Required action. Pull each line holding the word "white" from the data.
________________________
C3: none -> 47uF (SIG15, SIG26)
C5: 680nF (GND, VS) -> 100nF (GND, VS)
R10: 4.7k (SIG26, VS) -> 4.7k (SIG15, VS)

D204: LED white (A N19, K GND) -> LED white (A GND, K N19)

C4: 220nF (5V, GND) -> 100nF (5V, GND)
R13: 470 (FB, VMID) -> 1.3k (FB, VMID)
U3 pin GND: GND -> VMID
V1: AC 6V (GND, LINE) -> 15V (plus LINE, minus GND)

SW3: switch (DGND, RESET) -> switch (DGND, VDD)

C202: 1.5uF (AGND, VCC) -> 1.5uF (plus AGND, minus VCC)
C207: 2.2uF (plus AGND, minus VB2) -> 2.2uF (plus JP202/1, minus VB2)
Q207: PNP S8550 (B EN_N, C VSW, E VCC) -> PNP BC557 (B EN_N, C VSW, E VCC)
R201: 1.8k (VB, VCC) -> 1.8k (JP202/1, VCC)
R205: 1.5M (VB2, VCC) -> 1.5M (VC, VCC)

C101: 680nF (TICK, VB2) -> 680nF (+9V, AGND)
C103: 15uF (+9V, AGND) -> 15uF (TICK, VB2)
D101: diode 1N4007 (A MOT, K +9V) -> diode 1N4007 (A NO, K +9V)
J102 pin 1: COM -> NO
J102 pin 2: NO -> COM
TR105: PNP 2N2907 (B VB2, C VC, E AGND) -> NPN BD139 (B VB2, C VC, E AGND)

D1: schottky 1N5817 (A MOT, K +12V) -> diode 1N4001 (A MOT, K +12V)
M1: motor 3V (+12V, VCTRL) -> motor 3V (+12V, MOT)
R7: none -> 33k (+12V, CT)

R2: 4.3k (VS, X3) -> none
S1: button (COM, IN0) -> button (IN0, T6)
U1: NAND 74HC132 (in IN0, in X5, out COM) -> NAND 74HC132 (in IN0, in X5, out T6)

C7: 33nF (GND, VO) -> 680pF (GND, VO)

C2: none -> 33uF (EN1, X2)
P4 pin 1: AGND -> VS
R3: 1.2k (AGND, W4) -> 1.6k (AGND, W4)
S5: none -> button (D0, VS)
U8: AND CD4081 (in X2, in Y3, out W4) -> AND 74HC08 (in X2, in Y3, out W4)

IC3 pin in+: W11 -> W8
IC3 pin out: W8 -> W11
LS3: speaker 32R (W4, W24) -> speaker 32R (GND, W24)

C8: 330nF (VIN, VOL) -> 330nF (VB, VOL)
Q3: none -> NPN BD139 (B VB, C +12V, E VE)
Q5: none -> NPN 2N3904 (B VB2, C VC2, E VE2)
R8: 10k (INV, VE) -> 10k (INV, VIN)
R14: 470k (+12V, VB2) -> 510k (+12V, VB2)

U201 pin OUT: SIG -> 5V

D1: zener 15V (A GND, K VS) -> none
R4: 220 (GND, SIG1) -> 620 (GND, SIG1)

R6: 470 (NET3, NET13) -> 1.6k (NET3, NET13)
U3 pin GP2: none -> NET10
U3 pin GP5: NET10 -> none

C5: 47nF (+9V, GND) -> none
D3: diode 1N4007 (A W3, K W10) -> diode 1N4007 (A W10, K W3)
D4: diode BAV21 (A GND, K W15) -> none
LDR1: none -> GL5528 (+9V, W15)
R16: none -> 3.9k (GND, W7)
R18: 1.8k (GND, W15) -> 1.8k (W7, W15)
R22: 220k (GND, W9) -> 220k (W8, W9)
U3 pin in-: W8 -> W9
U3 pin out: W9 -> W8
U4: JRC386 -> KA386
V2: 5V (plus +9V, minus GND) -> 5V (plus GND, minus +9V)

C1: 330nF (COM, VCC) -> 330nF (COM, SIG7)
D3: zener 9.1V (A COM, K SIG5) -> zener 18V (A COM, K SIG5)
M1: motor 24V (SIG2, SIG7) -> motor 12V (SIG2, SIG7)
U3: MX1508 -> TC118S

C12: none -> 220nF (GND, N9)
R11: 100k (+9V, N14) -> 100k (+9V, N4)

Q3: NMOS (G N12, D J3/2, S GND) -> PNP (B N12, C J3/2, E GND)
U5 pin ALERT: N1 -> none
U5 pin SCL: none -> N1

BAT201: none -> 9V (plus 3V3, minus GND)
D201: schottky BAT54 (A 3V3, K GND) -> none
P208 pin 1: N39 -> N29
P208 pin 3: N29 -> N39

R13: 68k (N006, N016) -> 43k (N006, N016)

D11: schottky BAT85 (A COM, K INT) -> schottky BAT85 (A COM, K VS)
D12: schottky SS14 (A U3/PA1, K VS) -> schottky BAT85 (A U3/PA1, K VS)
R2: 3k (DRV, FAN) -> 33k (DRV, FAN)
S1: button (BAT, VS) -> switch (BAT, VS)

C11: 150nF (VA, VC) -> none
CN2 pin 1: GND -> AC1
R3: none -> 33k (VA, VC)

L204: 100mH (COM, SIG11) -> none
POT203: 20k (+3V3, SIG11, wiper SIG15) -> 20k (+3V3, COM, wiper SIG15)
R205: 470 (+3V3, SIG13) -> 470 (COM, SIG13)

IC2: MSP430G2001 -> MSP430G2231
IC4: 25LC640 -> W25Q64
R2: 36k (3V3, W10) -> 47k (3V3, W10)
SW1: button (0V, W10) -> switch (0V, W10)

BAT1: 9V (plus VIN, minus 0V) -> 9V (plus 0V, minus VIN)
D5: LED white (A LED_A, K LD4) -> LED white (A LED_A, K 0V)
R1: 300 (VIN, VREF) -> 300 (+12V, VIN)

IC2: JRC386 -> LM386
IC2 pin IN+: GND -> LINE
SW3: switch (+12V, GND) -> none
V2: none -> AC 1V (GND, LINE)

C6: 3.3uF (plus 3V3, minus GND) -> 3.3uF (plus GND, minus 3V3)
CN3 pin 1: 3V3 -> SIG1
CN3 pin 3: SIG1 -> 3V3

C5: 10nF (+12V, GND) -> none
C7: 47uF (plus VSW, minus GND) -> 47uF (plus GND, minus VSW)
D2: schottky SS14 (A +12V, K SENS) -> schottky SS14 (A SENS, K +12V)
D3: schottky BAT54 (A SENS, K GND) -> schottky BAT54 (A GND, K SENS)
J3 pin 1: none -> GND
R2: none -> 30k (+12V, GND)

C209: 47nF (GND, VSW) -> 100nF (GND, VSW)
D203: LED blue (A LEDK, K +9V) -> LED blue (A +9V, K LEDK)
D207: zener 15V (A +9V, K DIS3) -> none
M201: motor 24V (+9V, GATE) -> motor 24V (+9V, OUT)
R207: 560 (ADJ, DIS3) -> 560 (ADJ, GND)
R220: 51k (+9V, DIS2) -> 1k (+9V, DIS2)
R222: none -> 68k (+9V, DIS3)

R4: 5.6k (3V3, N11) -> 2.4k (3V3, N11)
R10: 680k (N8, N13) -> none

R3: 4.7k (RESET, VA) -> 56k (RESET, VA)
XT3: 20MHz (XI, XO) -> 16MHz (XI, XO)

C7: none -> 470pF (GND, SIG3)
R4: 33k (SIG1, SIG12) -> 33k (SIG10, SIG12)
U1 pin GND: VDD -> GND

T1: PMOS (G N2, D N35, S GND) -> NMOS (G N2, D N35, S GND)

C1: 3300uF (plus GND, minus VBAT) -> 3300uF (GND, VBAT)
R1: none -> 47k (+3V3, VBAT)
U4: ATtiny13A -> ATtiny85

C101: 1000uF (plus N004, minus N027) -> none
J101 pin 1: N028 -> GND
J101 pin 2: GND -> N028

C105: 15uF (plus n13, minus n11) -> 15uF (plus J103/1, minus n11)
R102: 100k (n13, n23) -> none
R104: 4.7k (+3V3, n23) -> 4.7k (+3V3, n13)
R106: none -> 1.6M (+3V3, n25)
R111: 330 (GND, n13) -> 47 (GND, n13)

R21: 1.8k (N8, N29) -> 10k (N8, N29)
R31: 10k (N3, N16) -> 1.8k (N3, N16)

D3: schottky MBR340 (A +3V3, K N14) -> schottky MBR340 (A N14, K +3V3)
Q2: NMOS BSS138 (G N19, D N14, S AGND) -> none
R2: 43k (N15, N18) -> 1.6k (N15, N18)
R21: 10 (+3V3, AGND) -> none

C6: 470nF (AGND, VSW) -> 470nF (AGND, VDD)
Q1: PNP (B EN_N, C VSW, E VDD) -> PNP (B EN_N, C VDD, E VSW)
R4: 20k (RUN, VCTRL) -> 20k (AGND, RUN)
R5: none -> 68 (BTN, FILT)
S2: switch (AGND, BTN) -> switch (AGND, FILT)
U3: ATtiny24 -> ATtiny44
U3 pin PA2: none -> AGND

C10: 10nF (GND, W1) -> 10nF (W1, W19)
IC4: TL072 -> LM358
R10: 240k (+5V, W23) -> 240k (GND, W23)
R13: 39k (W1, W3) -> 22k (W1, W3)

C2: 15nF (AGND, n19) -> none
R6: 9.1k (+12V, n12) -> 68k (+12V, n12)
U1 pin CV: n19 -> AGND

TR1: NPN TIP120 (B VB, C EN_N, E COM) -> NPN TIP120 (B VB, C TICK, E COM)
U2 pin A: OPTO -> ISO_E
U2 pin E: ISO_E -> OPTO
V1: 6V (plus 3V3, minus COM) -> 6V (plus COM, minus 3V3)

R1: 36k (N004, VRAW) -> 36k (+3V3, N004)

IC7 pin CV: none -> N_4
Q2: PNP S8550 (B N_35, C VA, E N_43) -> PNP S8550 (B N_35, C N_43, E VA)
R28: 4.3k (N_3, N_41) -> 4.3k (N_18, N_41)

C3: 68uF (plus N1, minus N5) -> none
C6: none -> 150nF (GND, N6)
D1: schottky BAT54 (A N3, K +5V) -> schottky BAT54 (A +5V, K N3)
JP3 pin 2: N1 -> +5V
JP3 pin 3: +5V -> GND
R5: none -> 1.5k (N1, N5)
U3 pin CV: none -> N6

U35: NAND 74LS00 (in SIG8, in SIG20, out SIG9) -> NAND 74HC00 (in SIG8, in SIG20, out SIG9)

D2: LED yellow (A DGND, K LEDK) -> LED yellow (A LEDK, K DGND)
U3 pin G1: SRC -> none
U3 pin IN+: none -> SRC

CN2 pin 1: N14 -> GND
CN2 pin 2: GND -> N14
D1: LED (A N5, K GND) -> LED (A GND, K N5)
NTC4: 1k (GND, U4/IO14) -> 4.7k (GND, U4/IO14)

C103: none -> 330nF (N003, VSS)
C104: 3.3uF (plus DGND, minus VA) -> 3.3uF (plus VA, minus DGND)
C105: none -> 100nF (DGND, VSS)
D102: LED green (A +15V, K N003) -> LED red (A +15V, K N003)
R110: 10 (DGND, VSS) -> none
________________________
Answer below.
D204: LED white (A N19, K GND) -> LED white (A GND, K N19)
D5: LED white (A LED_A, K LD4) -> LED white (A LED_A, K 0V)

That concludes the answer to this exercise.